Segment Start: Provided records

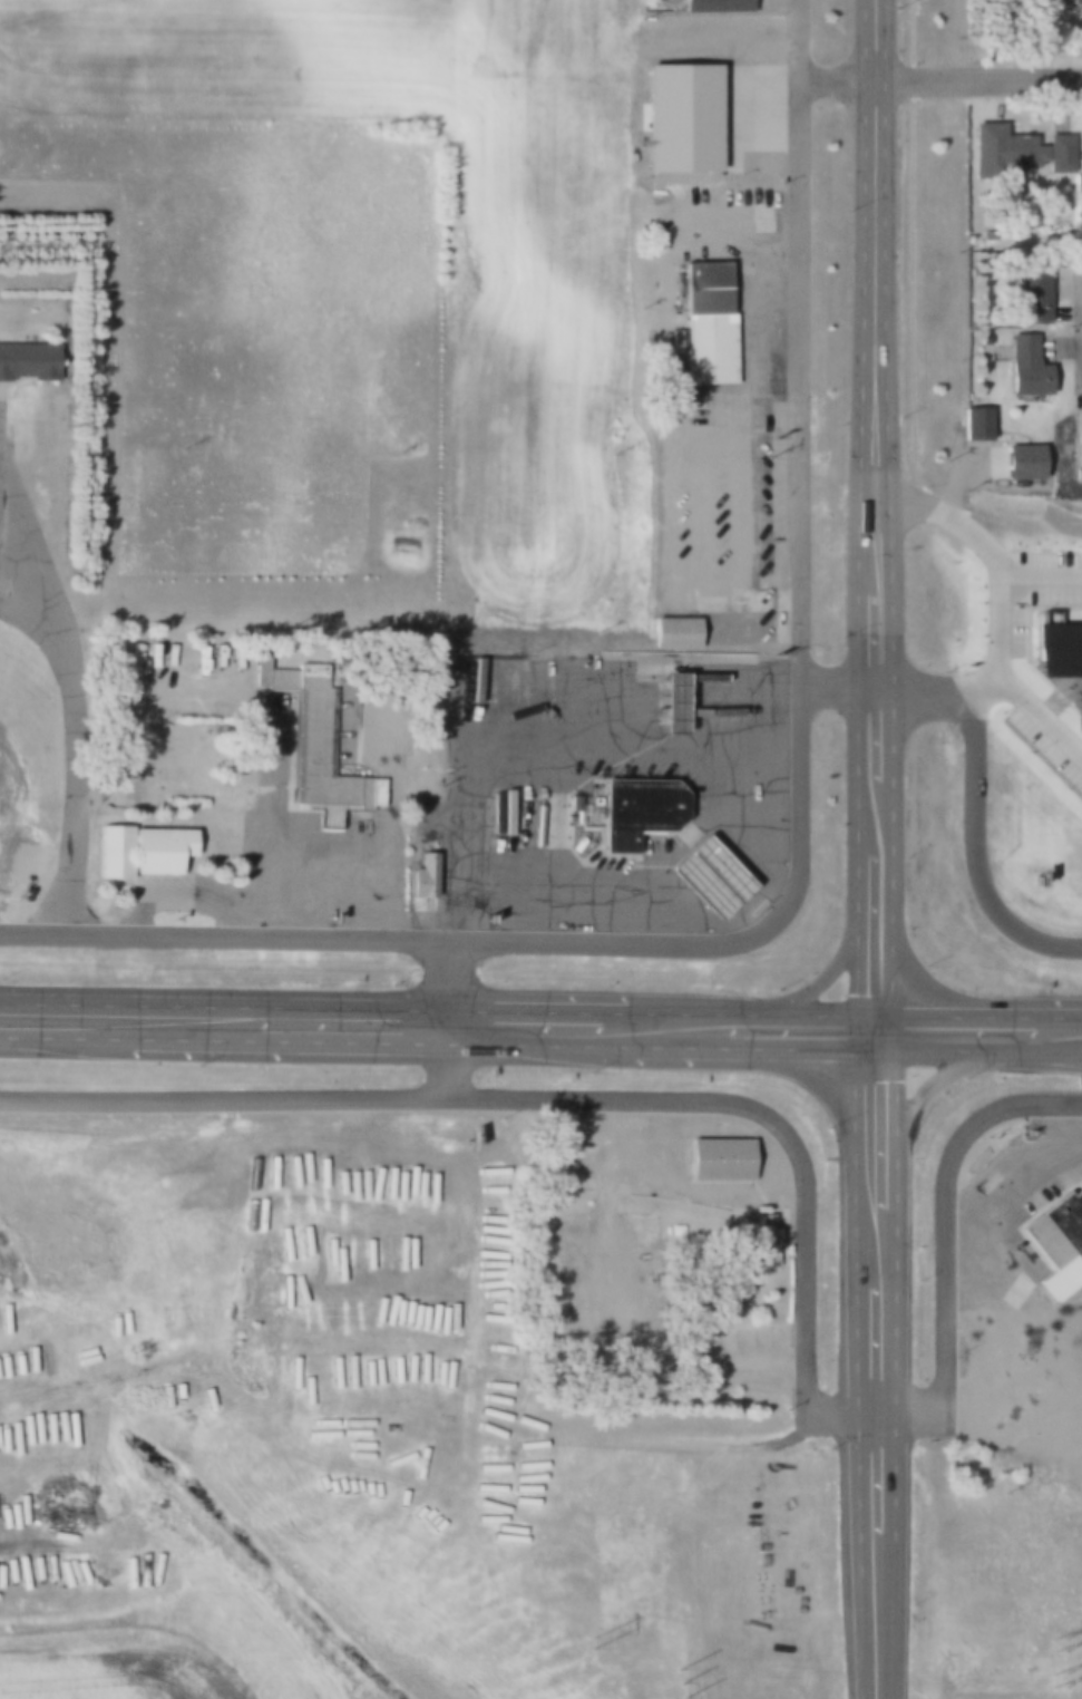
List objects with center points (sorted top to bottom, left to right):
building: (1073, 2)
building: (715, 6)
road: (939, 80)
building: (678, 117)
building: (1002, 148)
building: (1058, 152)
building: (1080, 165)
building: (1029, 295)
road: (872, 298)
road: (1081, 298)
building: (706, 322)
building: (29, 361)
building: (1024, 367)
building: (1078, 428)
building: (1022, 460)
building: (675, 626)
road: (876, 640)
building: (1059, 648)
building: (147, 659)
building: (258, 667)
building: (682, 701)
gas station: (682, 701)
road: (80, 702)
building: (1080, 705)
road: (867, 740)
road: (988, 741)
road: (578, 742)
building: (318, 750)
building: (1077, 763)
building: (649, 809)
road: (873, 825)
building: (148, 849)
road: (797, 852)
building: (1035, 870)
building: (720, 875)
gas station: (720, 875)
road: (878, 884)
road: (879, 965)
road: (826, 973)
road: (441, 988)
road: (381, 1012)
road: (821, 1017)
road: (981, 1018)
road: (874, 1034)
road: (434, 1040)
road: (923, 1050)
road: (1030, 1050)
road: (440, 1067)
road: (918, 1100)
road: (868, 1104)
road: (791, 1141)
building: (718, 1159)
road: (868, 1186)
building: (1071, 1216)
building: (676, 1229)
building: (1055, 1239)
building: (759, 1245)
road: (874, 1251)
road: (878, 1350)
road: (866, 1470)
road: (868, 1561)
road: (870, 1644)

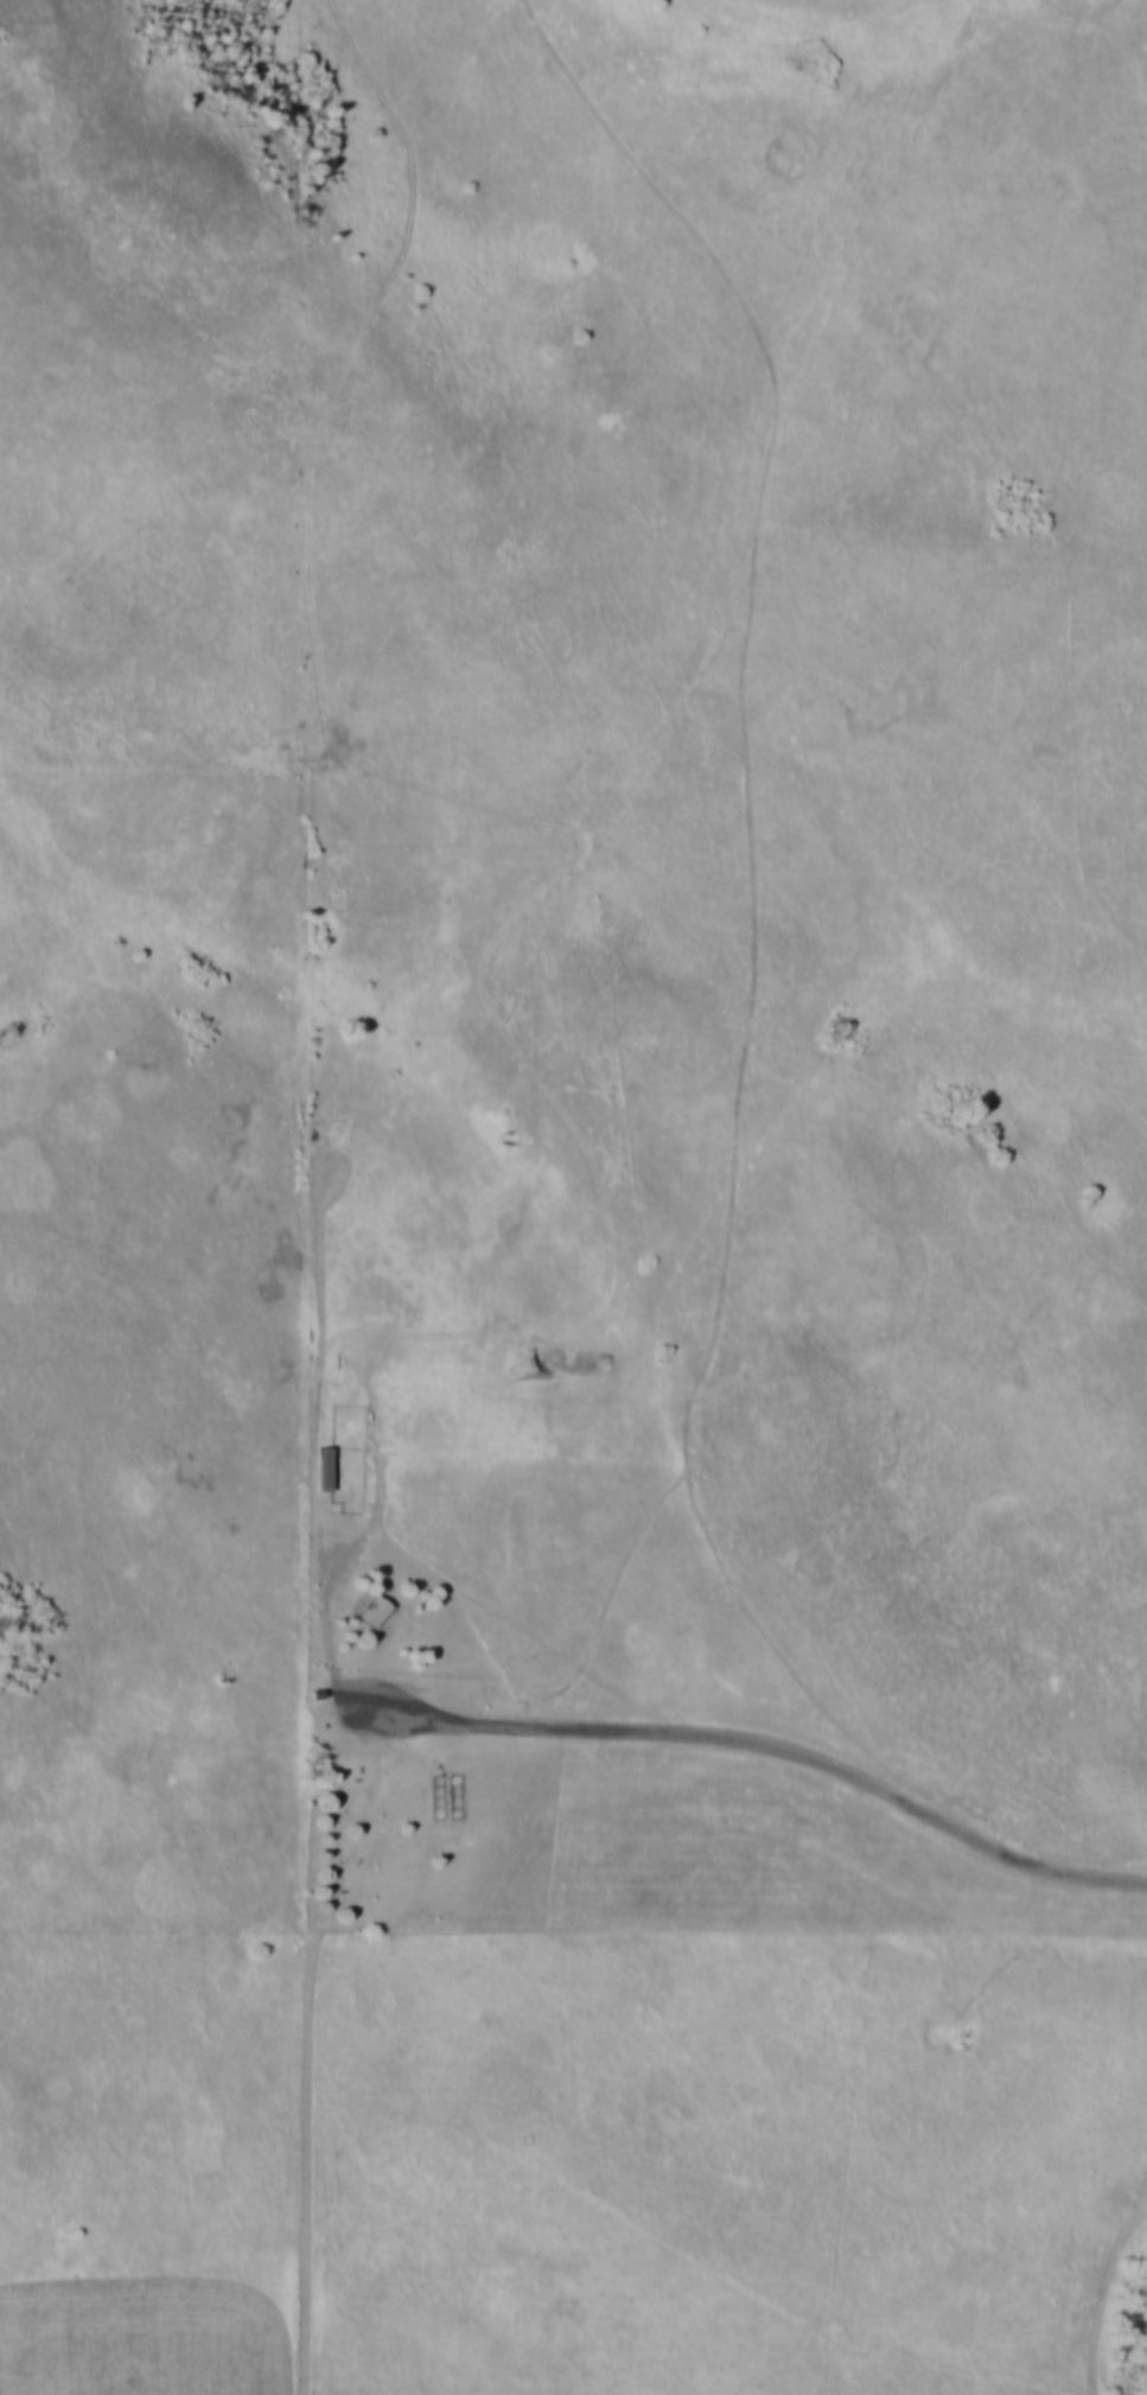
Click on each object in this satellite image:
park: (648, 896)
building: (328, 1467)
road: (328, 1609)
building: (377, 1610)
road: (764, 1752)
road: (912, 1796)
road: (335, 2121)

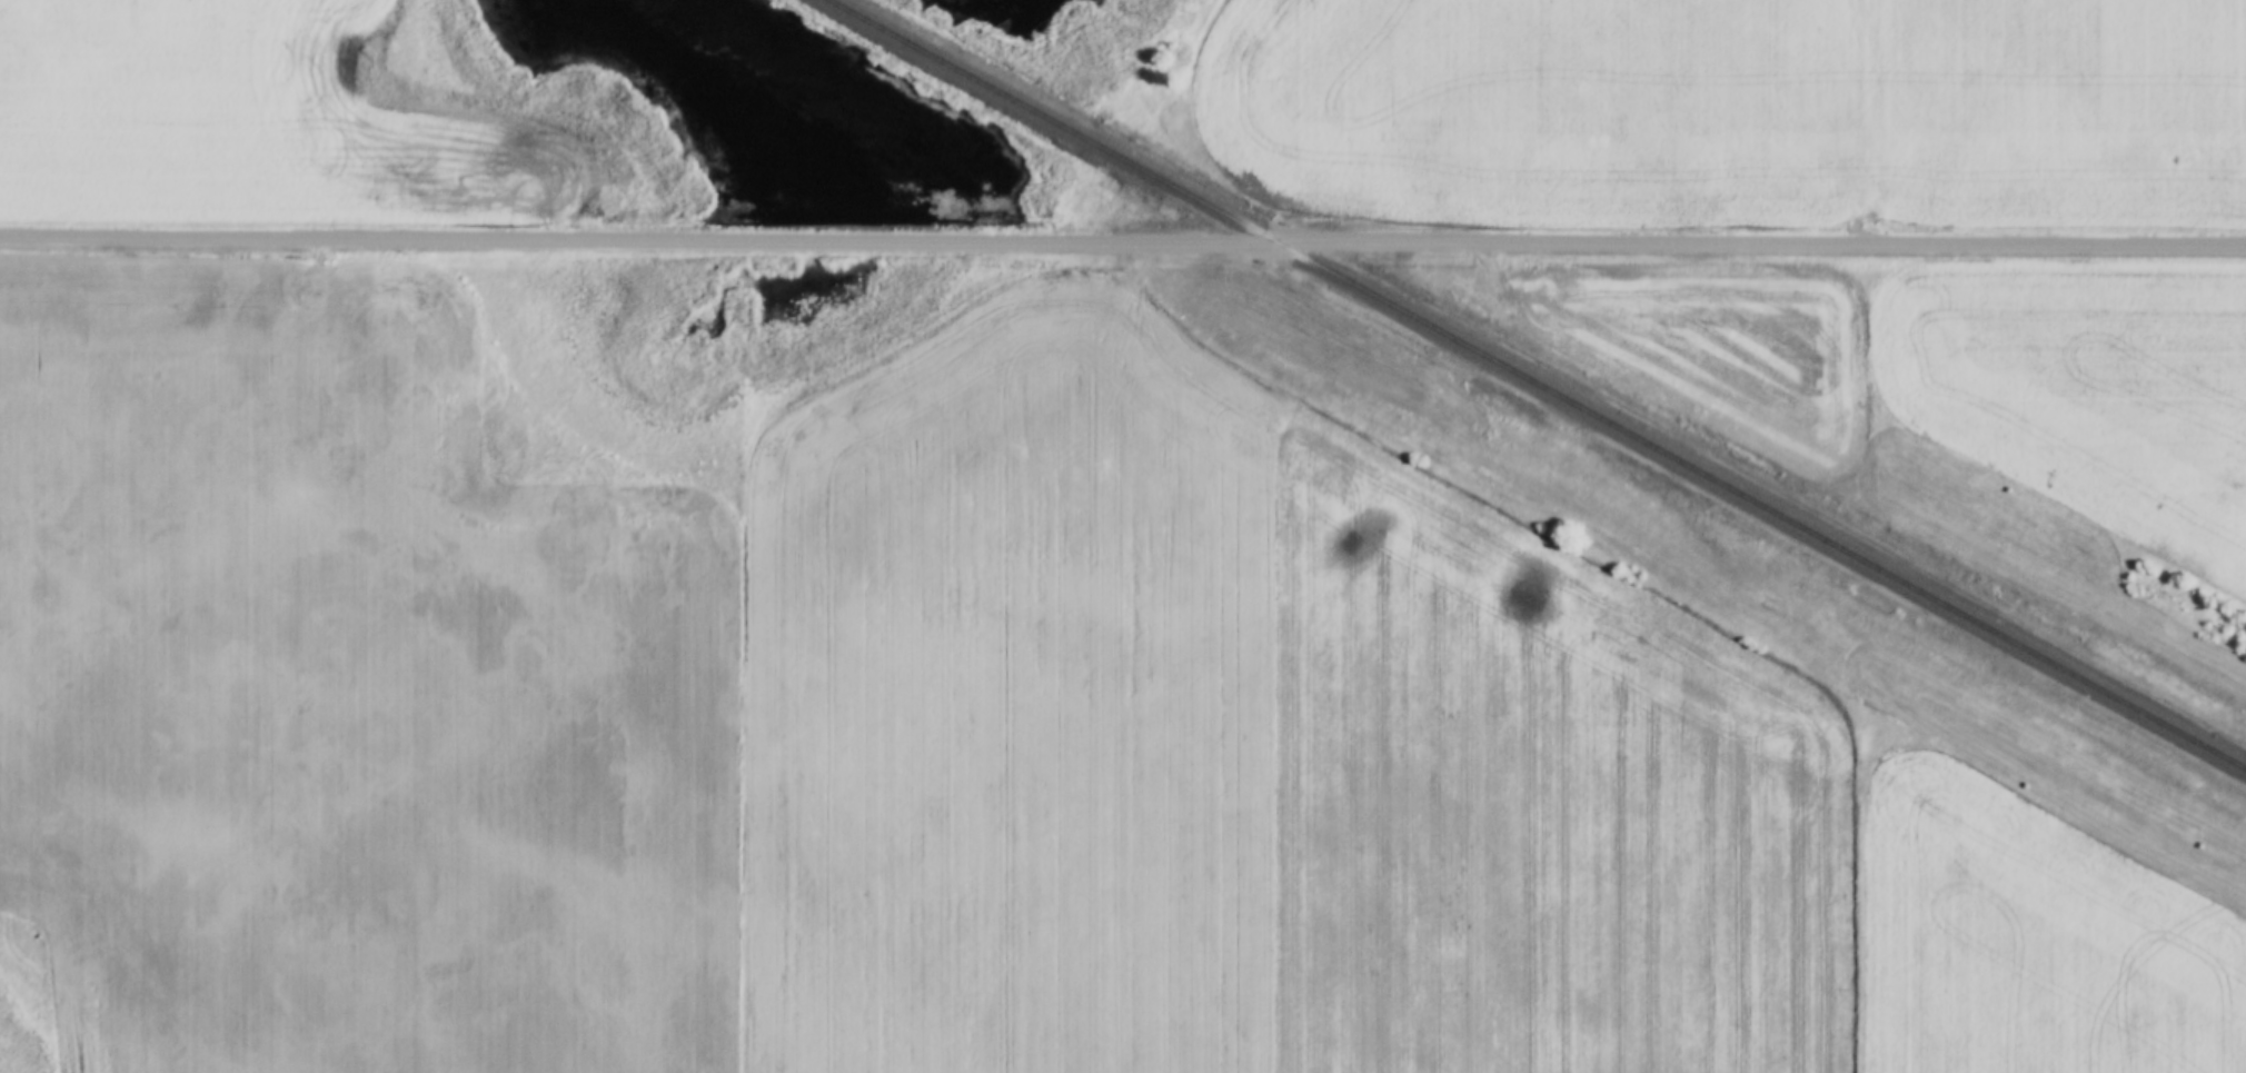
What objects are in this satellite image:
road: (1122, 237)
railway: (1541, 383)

Segment End: Provided records

What this task involves |
What lines hold the string "objects"? Pick them out of the data.

Solution |
List objects with center points (sorted top to bottom, left to right):
What objects are in this satellite image:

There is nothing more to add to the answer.